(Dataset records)
——————
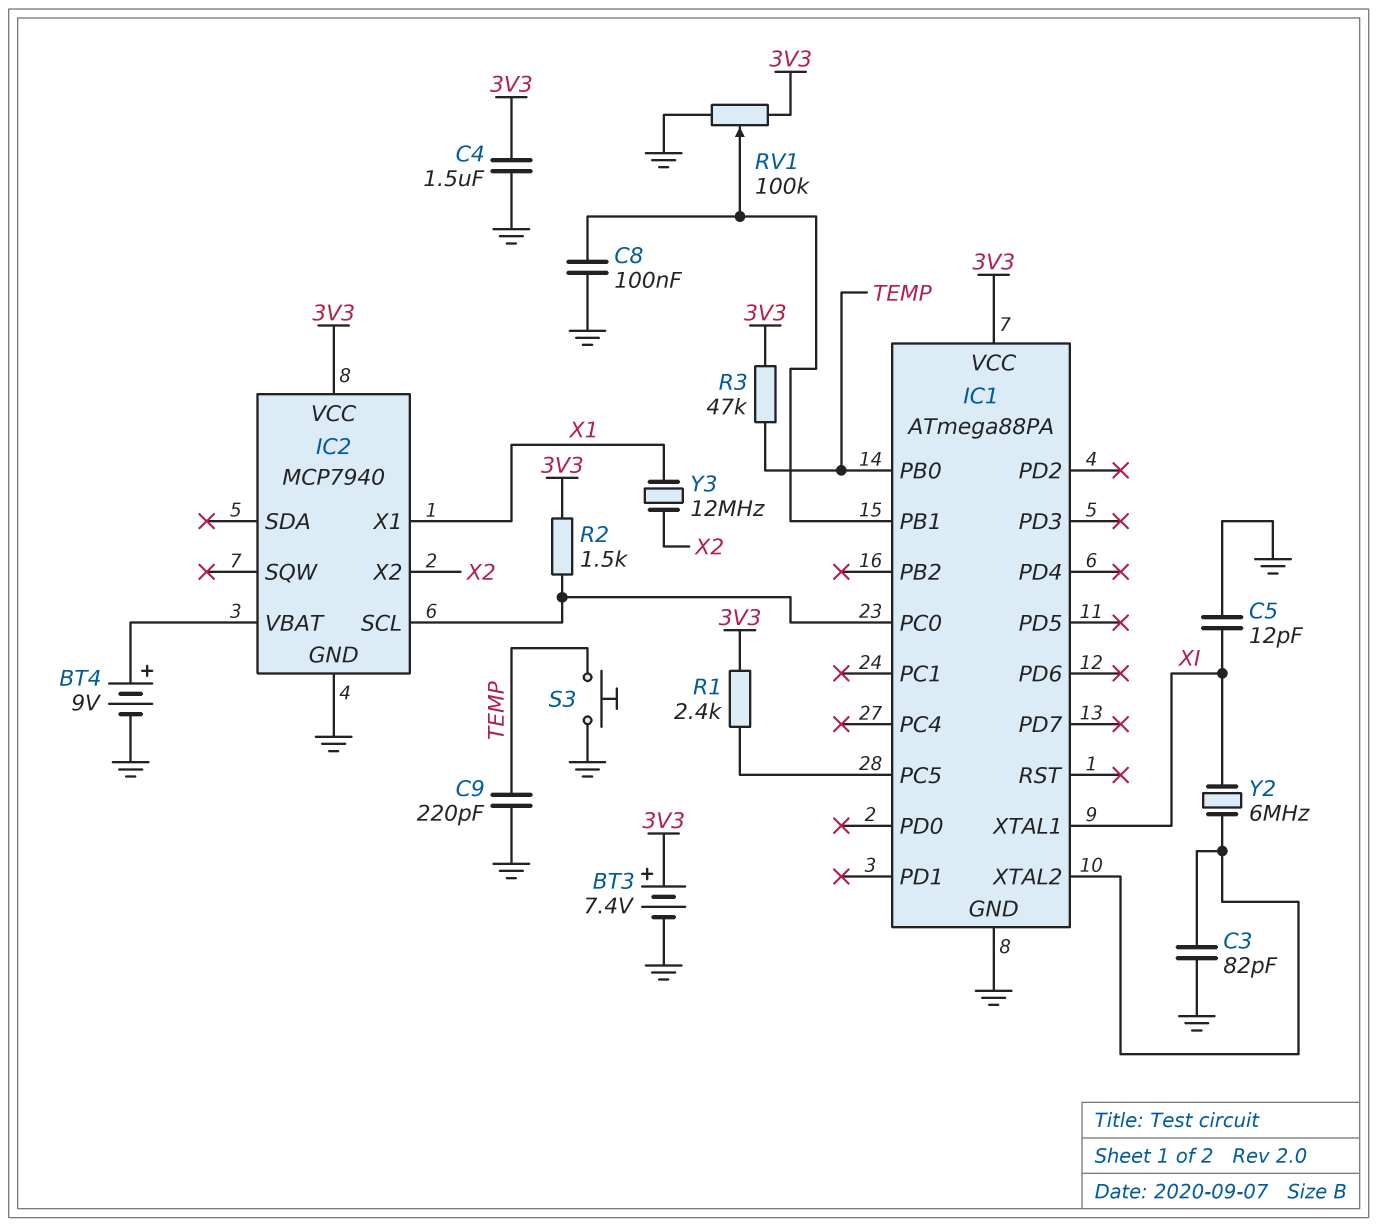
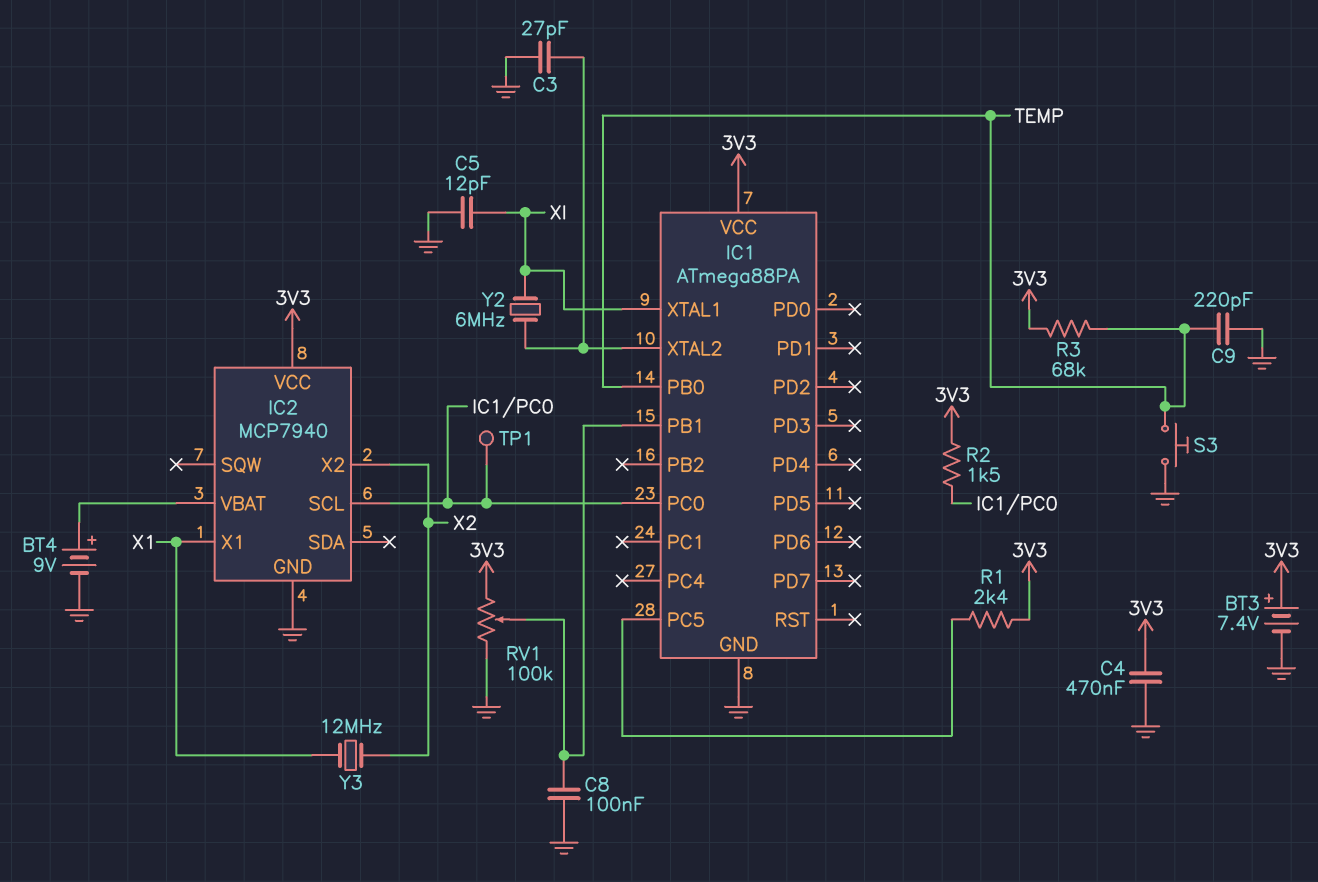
C3: 82pF (GND, IC1/XTAL2) -> 27pF (GND, IC1/XTAL2)
C4: 1.5uF (3V3, GND) -> 470nF (3V3, GND)
R3: 47k (3V3, TEMP) -> 68k (3V3, TEMP)
TP1: none -> test point (IC1/PC0)

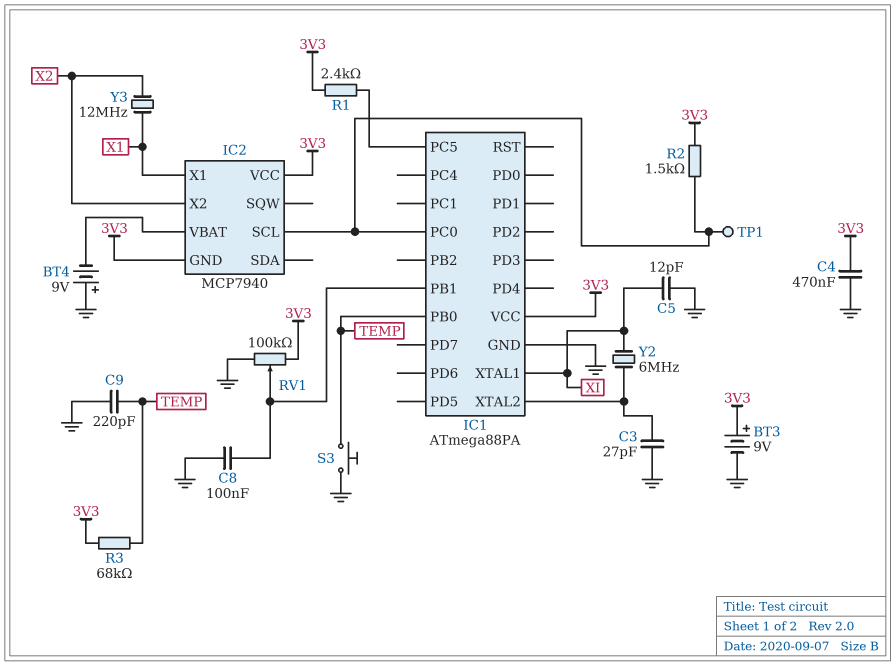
BT3: 7.4V (plus 3V3, minus GND) -> 9V (plus 3V3, minus GND)
BT4: 9V (plus IC2/VBAT, minus GND) -> 9V (plus GND, minus IC2/VBAT)
IC2 pin GND: GND -> 3V3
——————
Exercise:
Where in the records does the word "minus" appear? Copy each line that holds it.

Output of the exercise:
BT3: 7.4V (plus 3V3, minus GND) -> 9V (plus 3V3, minus GND)
BT4: 9V (plus IC2/VBAT, minus GND) -> 9V (plus GND, minus IC2/VBAT)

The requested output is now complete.